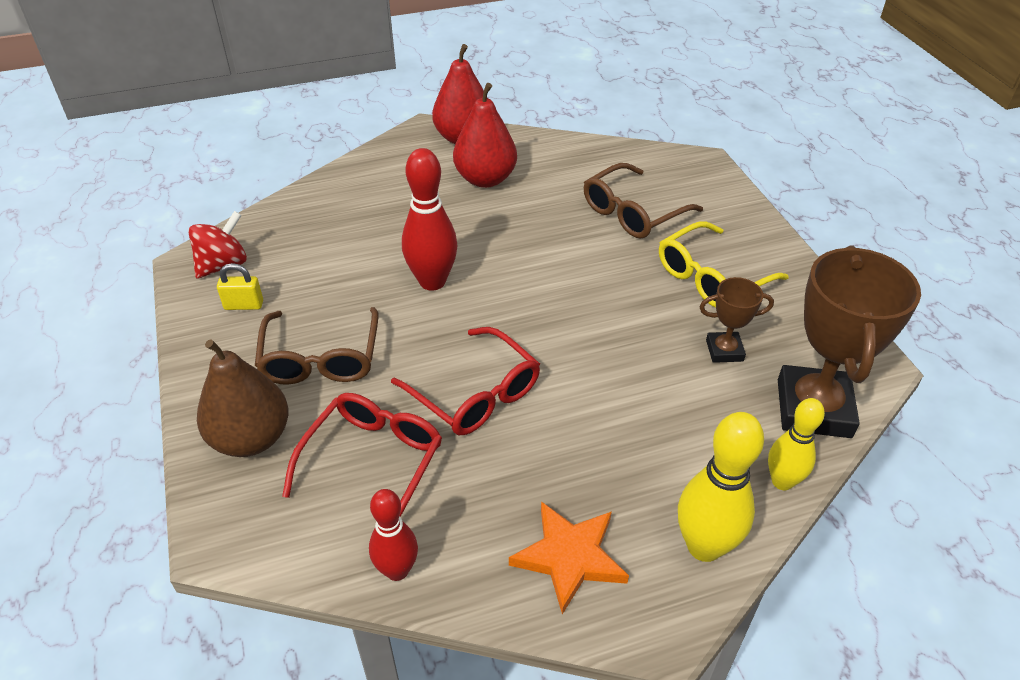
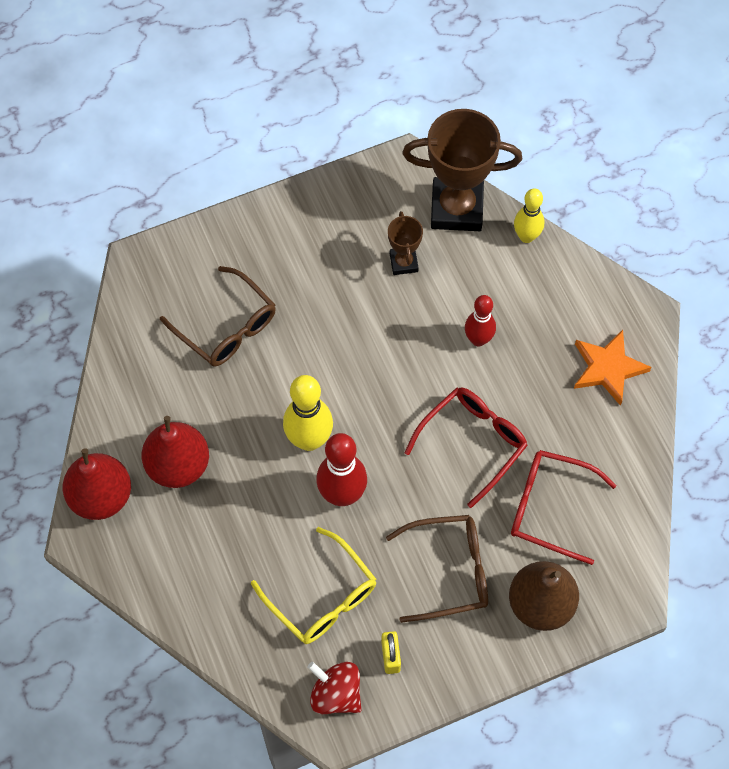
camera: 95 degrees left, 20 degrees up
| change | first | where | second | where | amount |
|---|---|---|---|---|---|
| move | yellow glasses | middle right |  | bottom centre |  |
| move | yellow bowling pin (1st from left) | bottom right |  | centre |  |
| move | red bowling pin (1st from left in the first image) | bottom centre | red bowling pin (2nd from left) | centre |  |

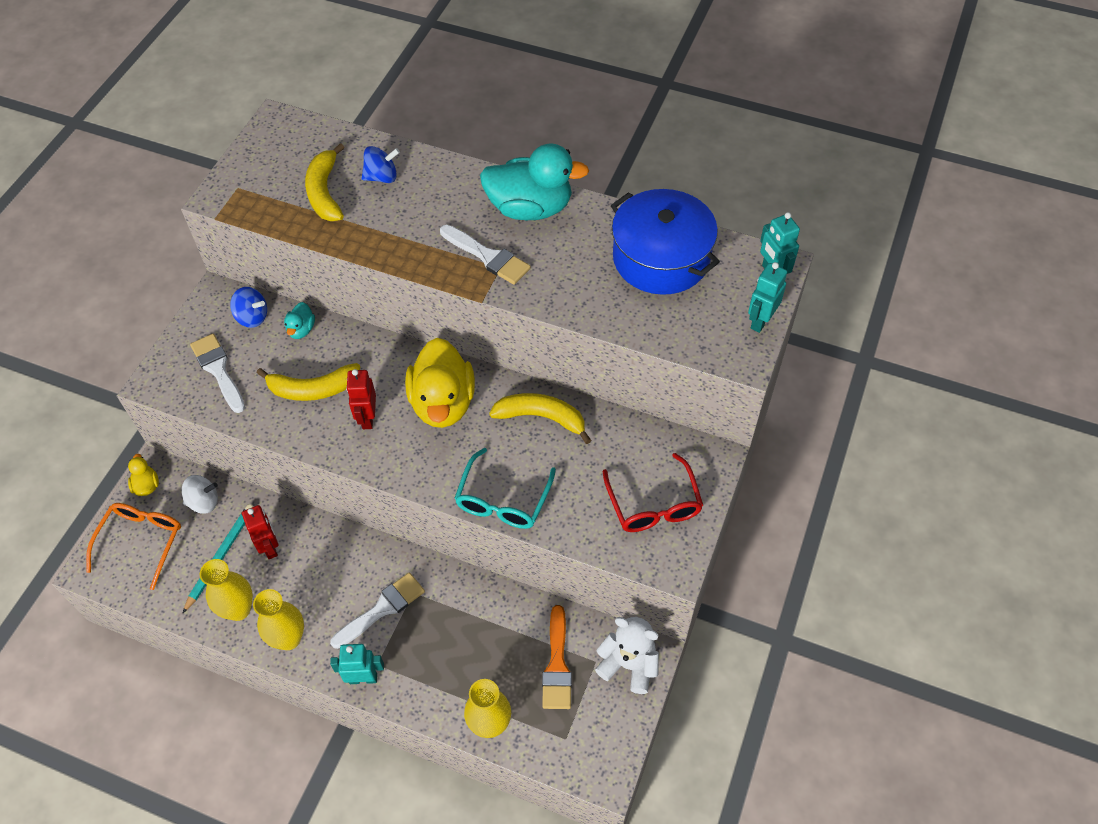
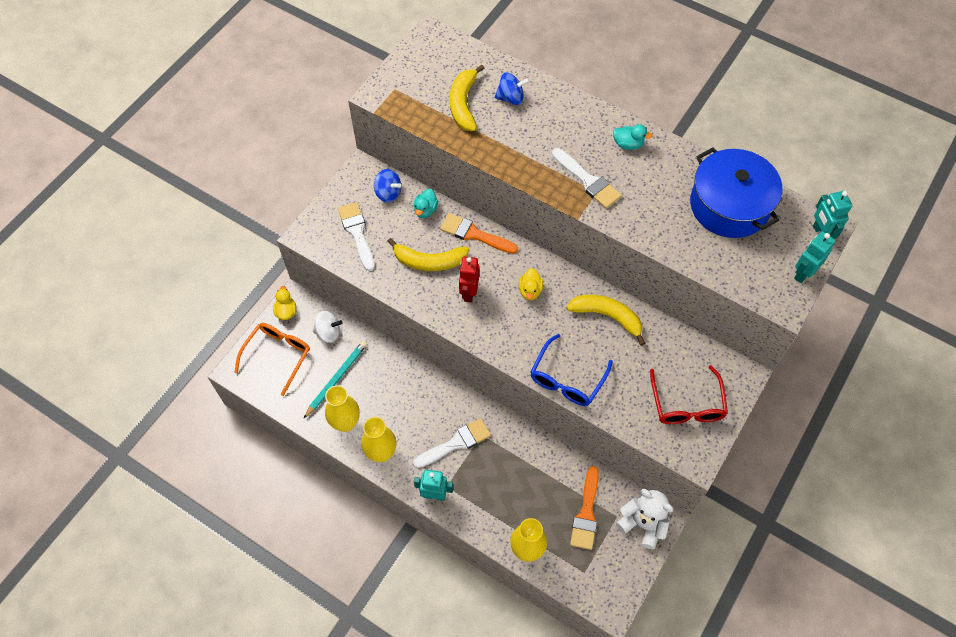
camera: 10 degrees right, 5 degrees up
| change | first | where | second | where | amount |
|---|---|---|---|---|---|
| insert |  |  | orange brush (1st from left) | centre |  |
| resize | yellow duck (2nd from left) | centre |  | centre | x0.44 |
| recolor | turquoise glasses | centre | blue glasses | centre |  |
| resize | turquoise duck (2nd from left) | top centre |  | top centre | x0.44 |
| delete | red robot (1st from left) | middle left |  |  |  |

□ □ □

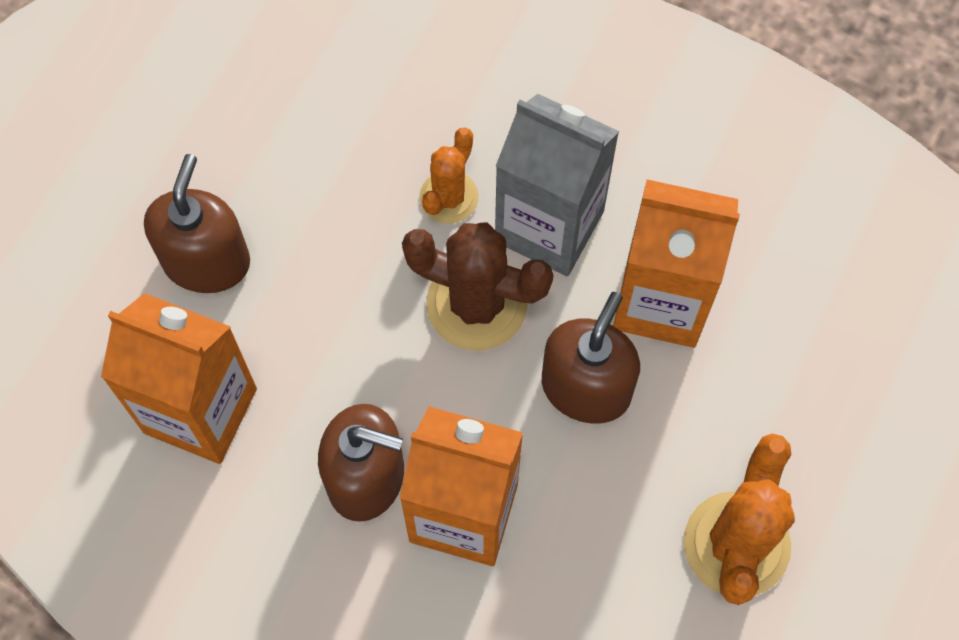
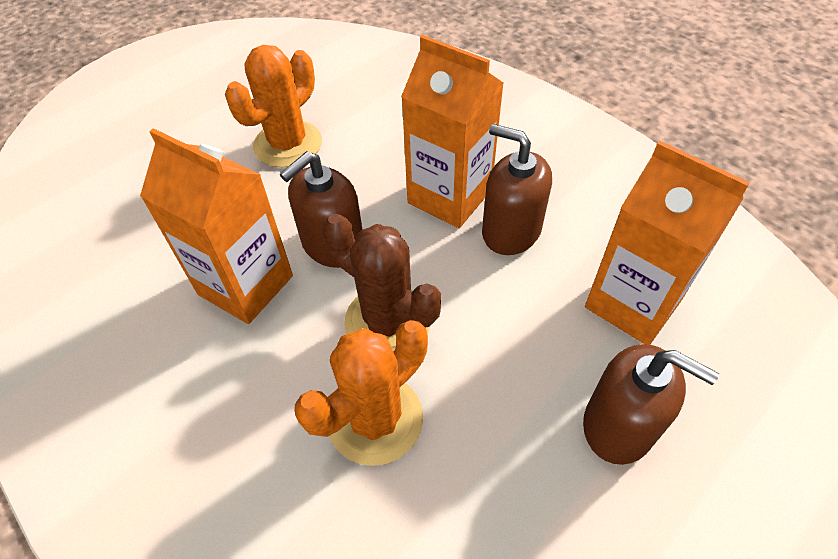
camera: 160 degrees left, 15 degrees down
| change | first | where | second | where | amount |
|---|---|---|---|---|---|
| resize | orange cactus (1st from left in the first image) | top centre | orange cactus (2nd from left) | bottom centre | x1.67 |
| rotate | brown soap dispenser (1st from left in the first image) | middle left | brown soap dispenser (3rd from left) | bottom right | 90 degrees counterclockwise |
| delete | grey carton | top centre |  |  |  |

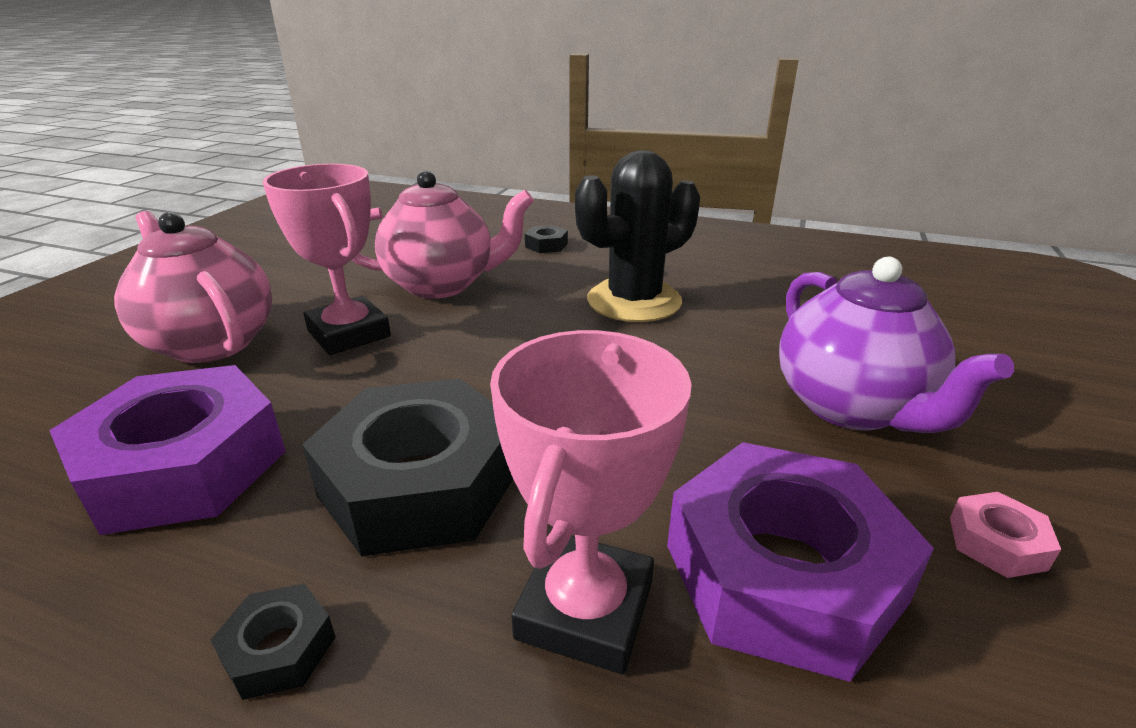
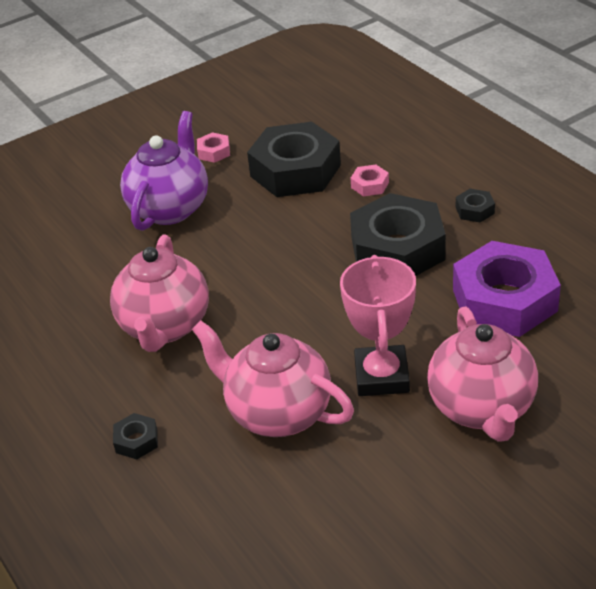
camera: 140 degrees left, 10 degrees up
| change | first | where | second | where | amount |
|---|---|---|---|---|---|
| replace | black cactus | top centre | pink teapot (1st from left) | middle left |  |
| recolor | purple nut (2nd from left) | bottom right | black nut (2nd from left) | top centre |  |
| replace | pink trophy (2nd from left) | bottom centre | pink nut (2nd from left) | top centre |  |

□ □ □

_Exercise details_
Retype the portion of the data above that starts on the line with "camera: 95 degrees left, 20 degrees up" and finishes on the line with "yellow bowling pin", including both of those lines.

_Output_
camera: 95 degrees left, 20 degrees up
| change | first | where | second | where | amount |
|---|---|---|---|---|---|
| move | yellow glasses | middle right |  | bottom centre |  |
| move | yellow bowling pin (1st from left) | bottom right |  | centre |  |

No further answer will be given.